What this task involves
Copy out the rows below, putting "point" in place of "coordinate pair" every time it appears and leaving everything else unchanged.

■ ■ ■

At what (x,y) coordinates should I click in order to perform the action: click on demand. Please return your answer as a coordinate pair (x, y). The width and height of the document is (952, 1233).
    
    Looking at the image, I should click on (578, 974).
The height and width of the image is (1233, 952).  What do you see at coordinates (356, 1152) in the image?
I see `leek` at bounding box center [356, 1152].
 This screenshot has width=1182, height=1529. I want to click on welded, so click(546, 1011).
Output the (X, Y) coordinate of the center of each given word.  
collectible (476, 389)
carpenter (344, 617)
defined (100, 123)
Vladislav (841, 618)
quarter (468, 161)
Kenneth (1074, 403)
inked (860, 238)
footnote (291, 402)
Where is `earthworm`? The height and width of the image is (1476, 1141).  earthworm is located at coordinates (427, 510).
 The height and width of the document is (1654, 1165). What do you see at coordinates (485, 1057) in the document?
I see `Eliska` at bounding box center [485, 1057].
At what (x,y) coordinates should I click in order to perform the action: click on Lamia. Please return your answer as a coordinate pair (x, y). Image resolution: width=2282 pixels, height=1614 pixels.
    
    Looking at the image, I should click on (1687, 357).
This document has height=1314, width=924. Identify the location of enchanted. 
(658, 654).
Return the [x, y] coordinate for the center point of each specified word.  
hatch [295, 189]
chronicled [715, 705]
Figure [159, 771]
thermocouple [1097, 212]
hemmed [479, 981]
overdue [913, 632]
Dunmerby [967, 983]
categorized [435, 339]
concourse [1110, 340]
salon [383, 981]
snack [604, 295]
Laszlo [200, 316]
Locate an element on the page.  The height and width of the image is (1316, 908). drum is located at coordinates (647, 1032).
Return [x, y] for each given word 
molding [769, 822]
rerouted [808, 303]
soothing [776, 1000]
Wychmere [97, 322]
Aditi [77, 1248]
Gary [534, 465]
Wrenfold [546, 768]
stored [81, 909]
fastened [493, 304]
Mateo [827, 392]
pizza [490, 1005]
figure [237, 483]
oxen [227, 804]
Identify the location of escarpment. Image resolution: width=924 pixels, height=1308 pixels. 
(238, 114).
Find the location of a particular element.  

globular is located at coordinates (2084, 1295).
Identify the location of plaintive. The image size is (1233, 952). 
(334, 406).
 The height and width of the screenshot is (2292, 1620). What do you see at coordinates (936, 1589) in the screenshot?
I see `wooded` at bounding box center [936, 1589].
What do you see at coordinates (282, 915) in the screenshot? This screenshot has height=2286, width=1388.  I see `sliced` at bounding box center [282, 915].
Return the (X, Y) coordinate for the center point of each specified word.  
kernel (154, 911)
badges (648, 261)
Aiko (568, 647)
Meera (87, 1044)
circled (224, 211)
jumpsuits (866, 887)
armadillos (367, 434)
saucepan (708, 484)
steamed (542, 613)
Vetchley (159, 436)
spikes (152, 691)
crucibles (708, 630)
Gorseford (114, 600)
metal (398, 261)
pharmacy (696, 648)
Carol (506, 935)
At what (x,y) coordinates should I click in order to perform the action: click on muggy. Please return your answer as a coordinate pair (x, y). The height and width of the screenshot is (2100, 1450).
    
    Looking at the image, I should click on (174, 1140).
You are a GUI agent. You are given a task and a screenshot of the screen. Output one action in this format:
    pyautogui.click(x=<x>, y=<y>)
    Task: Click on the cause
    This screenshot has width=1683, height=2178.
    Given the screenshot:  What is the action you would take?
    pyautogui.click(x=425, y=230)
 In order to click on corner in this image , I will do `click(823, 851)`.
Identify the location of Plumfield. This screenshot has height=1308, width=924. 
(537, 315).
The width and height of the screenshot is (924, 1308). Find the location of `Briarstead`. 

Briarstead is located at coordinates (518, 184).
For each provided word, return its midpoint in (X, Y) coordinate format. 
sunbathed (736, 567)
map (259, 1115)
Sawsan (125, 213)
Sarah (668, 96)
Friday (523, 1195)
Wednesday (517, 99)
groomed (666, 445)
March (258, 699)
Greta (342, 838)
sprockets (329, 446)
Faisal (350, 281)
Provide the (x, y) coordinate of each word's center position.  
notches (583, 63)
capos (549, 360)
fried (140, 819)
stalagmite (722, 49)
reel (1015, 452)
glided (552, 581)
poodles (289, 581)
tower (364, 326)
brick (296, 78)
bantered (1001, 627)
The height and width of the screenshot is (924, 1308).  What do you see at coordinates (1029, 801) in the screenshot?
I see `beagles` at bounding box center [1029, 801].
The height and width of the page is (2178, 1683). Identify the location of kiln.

■ ■ ■

Response to the task
At what (x,y) coordinates should I click in order to perform the action: click on demand. Please return your answer as a point (x, y). The width and height of the document is (952, 1233).
    
    Looking at the image, I should click on (578, 974).
The height and width of the image is (1233, 952).  What do you see at coordinates (356, 1152) in the image?
I see `leek` at bounding box center [356, 1152].
 This screenshot has width=1182, height=1529. I want to click on welded, so click(546, 1011).
Output the (X, Y) coordinate of the center of each given word.  
collectible (476, 389)
carpenter (344, 617)
defined (100, 123)
Vladislav (841, 618)
quarter (468, 161)
Kenneth (1074, 403)
inked (860, 238)
footnote (291, 402)
Where is `earthworm`? The height and width of the image is (1476, 1141).  earthworm is located at coordinates (427, 510).
 The height and width of the document is (1654, 1165). What do you see at coordinates (485, 1057) in the document?
I see `Eliska` at bounding box center [485, 1057].
At what (x,y) coordinates should I click in order to perform the action: click on Lamia. Please return your answer as a point (x, y). Image resolution: width=2282 pixels, height=1614 pixels.
    
    Looking at the image, I should click on (1687, 357).
This document has height=1314, width=924. Identify the location of enchanted. 
(658, 654).
Return the [x, y] coordinate for the center point of each specified word.  
hatch [295, 189]
chronicled [715, 705]
Figure [159, 771]
thermocouple [1097, 212]
hemmed [479, 981]
overdue [913, 632]
Dunmerby [967, 983]
categorized [435, 339]
concourse [1110, 340]
salon [383, 981]
snack [604, 295]
Laszlo [200, 316]
Locate an element on the page.  The height and width of the image is (1316, 908). drum is located at coordinates (647, 1032).
Return [x, y] for each given word 
molding [769, 822]
rerouted [808, 303]
soothing [776, 1000]
Wychmere [97, 322]
Aditi [77, 1248]
Gary [534, 465]
Wrenfold [546, 768]
stored [81, 909]
fastened [493, 304]
Mateo [827, 392]
pizza [490, 1005]
figure [237, 483]
oxen [227, 804]
Identify the location of escarpment. Image resolution: width=924 pixels, height=1308 pixels. 
(238, 114).
Find the location of a particular element.  

globular is located at coordinates (2084, 1295).
Identify the location of plaintive. The image size is (1233, 952). 
(334, 406).
 The height and width of the screenshot is (2292, 1620). What do you see at coordinates (936, 1589) in the screenshot?
I see `wooded` at bounding box center [936, 1589].
What do you see at coordinates (282, 915) in the screenshot? This screenshot has height=2286, width=1388.  I see `sliced` at bounding box center [282, 915].
Return the (X, Y) coordinate for the center point of each specified word.  
kernel (154, 911)
badges (648, 261)
Aiko (568, 647)
Meera (87, 1044)
circled (224, 211)
jumpsuits (866, 887)
armadillos (367, 434)
saucepan (708, 484)
steamed (542, 613)
Vetchley (159, 436)
spikes (152, 691)
crucibles (708, 630)
Gorseford (114, 600)
metal (398, 261)
pharmacy (696, 648)
Carol (506, 935)
At what (x,y) coordinates should I click in order to perform the action: click on muggy. Please return your answer as a point (x, y). The height and width of the screenshot is (2100, 1450).
    
    Looking at the image, I should click on (174, 1140).
You are a GUI agent. You are given a task and a screenshot of the screen. Output one action in this format:
    pyautogui.click(x=<x>, y=<y>)
    Task: Click on the cause
    This screenshot has width=1683, height=2178.
    Given the screenshot:  What is the action you would take?
    pyautogui.click(x=425, y=230)
 In order to click on corner in this image , I will do `click(823, 851)`.
Identify the location of Plumfield. This screenshot has height=1308, width=924. 
(537, 315).
The width and height of the screenshot is (924, 1308). Find the location of `Briarstead`. 

Briarstead is located at coordinates (518, 184).
For each provided word, return its midpoint in (X, Y) coordinate format. 
sunbathed (736, 567)
map (259, 1115)
Sawsan (125, 213)
Sarah (668, 96)
Friday (523, 1195)
Wednesday (517, 99)
groomed (666, 445)
March (258, 699)
Greta (342, 838)
sprockets (329, 446)
Faisal (350, 281)
Provide the (x, y) coordinate of each word's center position.  
notches (583, 63)
capos (549, 360)
fried (140, 819)
stalagmite (722, 49)
reel (1015, 452)
glided (552, 581)
poodles (289, 581)
tower (364, 326)
brick (296, 78)
bantered (1001, 627)
The height and width of the screenshot is (924, 1308).  What do you see at coordinates (1029, 801) in the screenshot?
I see `beagles` at bounding box center [1029, 801].
The height and width of the page is (2178, 1683). Identify the location of kiln.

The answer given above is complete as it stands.